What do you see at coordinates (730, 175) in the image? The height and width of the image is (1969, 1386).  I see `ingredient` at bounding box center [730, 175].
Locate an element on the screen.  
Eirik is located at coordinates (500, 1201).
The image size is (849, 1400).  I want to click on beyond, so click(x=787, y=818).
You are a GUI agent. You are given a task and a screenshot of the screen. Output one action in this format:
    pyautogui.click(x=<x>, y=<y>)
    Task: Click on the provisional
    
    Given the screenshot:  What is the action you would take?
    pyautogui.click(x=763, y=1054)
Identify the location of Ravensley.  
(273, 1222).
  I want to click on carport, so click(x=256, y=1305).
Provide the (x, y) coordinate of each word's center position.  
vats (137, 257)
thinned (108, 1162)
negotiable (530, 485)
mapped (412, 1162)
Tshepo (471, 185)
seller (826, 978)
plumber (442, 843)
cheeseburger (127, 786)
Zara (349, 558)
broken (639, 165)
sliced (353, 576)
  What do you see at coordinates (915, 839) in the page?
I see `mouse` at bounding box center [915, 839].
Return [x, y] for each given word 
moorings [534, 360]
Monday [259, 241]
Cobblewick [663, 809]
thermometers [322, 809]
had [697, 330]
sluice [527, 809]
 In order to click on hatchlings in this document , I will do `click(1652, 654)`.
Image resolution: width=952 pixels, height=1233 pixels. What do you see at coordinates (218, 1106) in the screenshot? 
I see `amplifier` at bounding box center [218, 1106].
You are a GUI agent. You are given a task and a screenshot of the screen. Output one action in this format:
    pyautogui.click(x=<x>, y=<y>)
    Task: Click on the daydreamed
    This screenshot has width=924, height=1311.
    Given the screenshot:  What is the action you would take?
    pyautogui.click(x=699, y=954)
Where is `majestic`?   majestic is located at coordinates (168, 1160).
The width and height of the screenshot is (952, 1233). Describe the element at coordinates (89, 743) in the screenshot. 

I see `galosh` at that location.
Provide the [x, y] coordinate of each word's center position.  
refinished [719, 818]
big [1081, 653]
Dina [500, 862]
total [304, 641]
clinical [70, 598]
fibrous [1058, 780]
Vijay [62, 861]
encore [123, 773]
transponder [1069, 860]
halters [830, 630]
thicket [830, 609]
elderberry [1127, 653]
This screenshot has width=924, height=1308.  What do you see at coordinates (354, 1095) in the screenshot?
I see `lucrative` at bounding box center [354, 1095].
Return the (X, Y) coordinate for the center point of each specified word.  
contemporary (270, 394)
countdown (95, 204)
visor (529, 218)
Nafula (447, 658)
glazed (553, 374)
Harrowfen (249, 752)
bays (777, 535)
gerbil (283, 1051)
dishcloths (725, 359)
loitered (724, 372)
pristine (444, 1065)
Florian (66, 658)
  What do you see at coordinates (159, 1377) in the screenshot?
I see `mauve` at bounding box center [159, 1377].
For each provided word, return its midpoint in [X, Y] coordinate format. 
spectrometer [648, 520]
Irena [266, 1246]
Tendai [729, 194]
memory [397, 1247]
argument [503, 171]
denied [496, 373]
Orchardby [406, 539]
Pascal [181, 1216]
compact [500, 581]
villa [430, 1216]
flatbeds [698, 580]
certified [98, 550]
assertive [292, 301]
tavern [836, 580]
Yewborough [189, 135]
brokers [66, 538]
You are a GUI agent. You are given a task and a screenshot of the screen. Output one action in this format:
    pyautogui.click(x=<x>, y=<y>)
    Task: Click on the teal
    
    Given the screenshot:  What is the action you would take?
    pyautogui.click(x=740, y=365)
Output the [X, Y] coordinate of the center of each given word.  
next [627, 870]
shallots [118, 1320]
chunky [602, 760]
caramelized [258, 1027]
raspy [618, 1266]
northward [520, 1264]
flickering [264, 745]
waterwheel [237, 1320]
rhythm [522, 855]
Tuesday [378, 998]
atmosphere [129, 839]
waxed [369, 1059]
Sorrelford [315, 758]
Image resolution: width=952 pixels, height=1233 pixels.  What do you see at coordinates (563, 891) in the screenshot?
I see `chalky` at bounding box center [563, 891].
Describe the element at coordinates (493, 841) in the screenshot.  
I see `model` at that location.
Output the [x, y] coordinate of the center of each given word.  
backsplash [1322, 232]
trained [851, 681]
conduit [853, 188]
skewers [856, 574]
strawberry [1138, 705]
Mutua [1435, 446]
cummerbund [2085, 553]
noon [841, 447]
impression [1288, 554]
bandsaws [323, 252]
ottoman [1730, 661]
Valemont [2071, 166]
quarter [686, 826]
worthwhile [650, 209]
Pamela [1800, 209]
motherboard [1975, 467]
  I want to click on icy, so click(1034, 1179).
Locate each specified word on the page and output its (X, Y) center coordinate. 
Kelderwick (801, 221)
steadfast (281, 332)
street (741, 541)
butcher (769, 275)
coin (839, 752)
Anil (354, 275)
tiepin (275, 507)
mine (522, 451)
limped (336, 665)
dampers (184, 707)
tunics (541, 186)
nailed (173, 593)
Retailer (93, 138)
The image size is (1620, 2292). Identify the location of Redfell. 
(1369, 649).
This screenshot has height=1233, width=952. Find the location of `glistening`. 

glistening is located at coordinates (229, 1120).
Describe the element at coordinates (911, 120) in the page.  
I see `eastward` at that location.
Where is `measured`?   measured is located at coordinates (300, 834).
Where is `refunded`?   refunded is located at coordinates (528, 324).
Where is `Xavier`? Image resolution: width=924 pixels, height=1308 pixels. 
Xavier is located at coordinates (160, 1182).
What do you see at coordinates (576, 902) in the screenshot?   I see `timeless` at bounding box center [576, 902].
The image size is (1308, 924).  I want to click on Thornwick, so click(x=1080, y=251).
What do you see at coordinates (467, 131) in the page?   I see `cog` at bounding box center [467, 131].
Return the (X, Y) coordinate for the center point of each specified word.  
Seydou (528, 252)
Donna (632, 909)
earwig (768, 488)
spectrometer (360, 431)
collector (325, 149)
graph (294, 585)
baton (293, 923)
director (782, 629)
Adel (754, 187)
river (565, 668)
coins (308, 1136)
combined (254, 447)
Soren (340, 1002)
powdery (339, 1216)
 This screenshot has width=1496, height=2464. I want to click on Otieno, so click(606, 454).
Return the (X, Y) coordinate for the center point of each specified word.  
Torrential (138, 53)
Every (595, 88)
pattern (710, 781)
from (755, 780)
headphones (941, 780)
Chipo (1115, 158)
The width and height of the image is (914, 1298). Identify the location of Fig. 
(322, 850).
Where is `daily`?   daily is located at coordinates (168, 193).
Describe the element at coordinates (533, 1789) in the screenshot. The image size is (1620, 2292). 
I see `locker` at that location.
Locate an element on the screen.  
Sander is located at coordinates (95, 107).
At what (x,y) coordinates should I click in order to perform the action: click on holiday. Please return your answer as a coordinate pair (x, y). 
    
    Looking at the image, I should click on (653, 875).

════

Given instruction | Rewrite all the entries above with "vats" changed to "tubs" and every other word left as it is.

Answer to this problem |
What do you see at coordinates (730, 175) in the image? The height and width of the image is (1969, 1386).  I see `ingredient` at bounding box center [730, 175].
Locate an element on the screen.  
Eirik is located at coordinates (500, 1201).
The image size is (849, 1400).  I want to click on beyond, so click(x=787, y=818).
You are a GUI agent. You are given a task and a screenshot of the screen. Output one action in this format:
    pyautogui.click(x=<x>, y=<y>)
    Task: Click on the provisional
    
    Given the screenshot:  What is the action you would take?
    pyautogui.click(x=763, y=1054)
Identify the location of Ravensley.  
(273, 1222).
  I want to click on carport, so click(x=256, y=1305).
Provide the (x, y) coordinate of each word's center position.  
tubs (137, 257)
thinned (108, 1162)
negotiable (530, 485)
mapped (412, 1162)
Tshepo (471, 185)
seller (826, 978)
plumber (442, 843)
cheeseburger (127, 786)
Zara (349, 558)
broken (639, 165)
sliced (353, 576)
  What do you see at coordinates (915, 839) in the page?
I see `mouse` at bounding box center [915, 839].
Return [x, y] for each given word 
moorings [534, 360]
Monday [259, 241]
Cobblewick [663, 809]
thermometers [322, 809]
had [697, 330]
sluice [527, 809]
 In order to click on hatchlings in this document , I will do `click(1652, 654)`.
Image resolution: width=952 pixels, height=1233 pixels. What do you see at coordinates (218, 1106) in the screenshot? 
I see `amplifier` at bounding box center [218, 1106].
You are a GUI agent. You are given a task and a screenshot of the screen. Output one action in this format:
    pyautogui.click(x=<x>, y=<y>)
    Task: Click on the daydreamed
    This screenshot has width=924, height=1311.
    Given the screenshot:  What is the action you would take?
    pyautogui.click(x=699, y=954)
Where is `majestic`?   majestic is located at coordinates (168, 1160).
The width and height of the screenshot is (952, 1233). Describe the element at coordinates (89, 743) in the screenshot. 

I see `galosh` at that location.
Provide the [x, y] coordinate of each word's center position.  
refinished [719, 818]
big [1081, 653]
Dina [500, 862]
total [304, 641]
clinical [70, 598]
fibrous [1058, 780]
Vijay [62, 861]
encore [123, 773]
transponder [1069, 860]
halters [830, 630]
thicket [830, 609]
elderberry [1127, 653]
This screenshot has width=924, height=1308.  What do you see at coordinates (354, 1095) in the screenshot?
I see `lucrative` at bounding box center [354, 1095].
Return the (X, Y) coordinate for the center point of each specified word.  
contemporary (270, 394)
countdown (95, 204)
visor (529, 218)
Nafula (447, 658)
glazed (553, 374)
Harrowfen (249, 752)
bays (777, 535)
gerbil (283, 1051)
dishcloths (725, 359)
loitered (724, 372)
pristine (444, 1065)
Florian (66, 658)
  What do you see at coordinates (159, 1377) in the screenshot?
I see `mauve` at bounding box center [159, 1377].
For each provided word, return its midpoint in [X, Y] coordinate format. 
spectrometer [648, 520]
Irena [266, 1246]
Tendai [729, 194]
memory [397, 1247]
argument [503, 171]
denied [496, 373]
Orchardby [406, 539]
Pascal [181, 1216]
compact [500, 581]
villa [430, 1216]
flatbeds [698, 580]
certified [98, 550]
assertive [292, 301]
tavern [836, 580]
Yewborough [189, 135]
brokers [66, 538]
You are a GUI agent. You are given a task and a screenshot of the screen. Output one action in this format:
    pyautogui.click(x=<x>, y=<y>)
    Task: Click on the teal
    
    Given the screenshot:  What is the action you would take?
    pyautogui.click(x=740, y=365)
Output the [X, Y] coordinate of the center of each given word.  
next [627, 870]
shallots [118, 1320]
chunky [602, 760]
caramelized [258, 1027]
raspy [618, 1266]
northward [520, 1264]
flickering [264, 745]
waterwheel [237, 1320]
rhythm [522, 855]
Tuesday [378, 998]
atmosphere [129, 839]
waxed [369, 1059]
Sorrelford [315, 758]
Image resolution: width=952 pixels, height=1233 pixels.  What do you see at coordinates (563, 891) in the screenshot?
I see `chalky` at bounding box center [563, 891].
Describe the element at coordinates (493, 841) in the screenshot.  
I see `model` at that location.
Output the [x, y] coordinate of the center of each given word.  
backsplash [1322, 232]
trained [851, 681]
conduit [853, 188]
skewers [856, 574]
strawberry [1138, 705]
Mutua [1435, 446]
cummerbund [2085, 553]
noon [841, 447]
impression [1288, 554]
bandsaws [323, 252]
ottoman [1730, 661]
Valemont [2071, 166]
quarter [686, 826]
worthwhile [650, 209]
Pamela [1800, 209]
motherboard [1975, 467]
  I want to click on icy, so click(1034, 1179).
Locate each specified word on the page and output its (X, Y) center coordinate. 
Kelderwick (801, 221)
steadfast (281, 332)
street (741, 541)
butcher (769, 275)
coin (839, 752)
Anil (354, 275)
tiepin (275, 507)
mine (522, 451)
limped (336, 665)
dampers (184, 707)
tunics (541, 186)
nailed (173, 593)
Retailer (93, 138)
The image size is (1620, 2292). Identify the location of Redfell. 
(1369, 649).
This screenshot has height=1233, width=952. Find the location of `glistening`. 

glistening is located at coordinates (229, 1120).
Describe the element at coordinates (911, 120) in the page.  
I see `eastward` at that location.
Where is `measured`?   measured is located at coordinates (300, 834).
Where is `refunded`?   refunded is located at coordinates (528, 324).
Where is `Xavier`? Image resolution: width=924 pixels, height=1308 pixels. 
Xavier is located at coordinates (160, 1182).
What do you see at coordinates (576, 902) in the screenshot?   I see `timeless` at bounding box center [576, 902].
The image size is (1308, 924).  I want to click on Thornwick, so click(x=1080, y=251).
What do you see at coordinates (467, 131) in the page?   I see `cog` at bounding box center [467, 131].
Return the (X, Y) coordinate for the center point of each specified word.  
Seydou (528, 252)
Donna (632, 909)
earwig (768, 488)
spectrometer (360, 431)
collector (325, 149)
graph (294, 585)
baton (293, 923)
director (782, 629)
Adel (754, 187)
river (565, 668)
coins (308, 1136)
combined (254, 447)
Soren (340, 1002)
powdery (339, 1216)
 This screenshot has width=1496, height=2464. I want to click on Otieno, so click(606, 454).
Return the (X, Y) coordinate for the center point of each specified word.  
Torrential (138, 53)
Every (595, 88)
pattern (710, 781)
from (755, 780)
headphones (941, 780)
Chipo (1115, 158)
The width and height of the image is (914, 1298). Identify the location of Fig. 
(322, 850).
Where is `daily`?   daily is located at coordinates (168, 193).
Describe the element at coordinates (533, 1789) in the screenshot. The image size is (1620, 2292). 
I see `locker` at that location.
Locate an element on the screen.  
Sander is located at coordinates (95, 107).
At what (x,y) coordinates should I click in order to perform the action: click on holiday. Please return your answer as a coordinate pair (x, y). 
    
    Looking at the image, I should click on (653, 875).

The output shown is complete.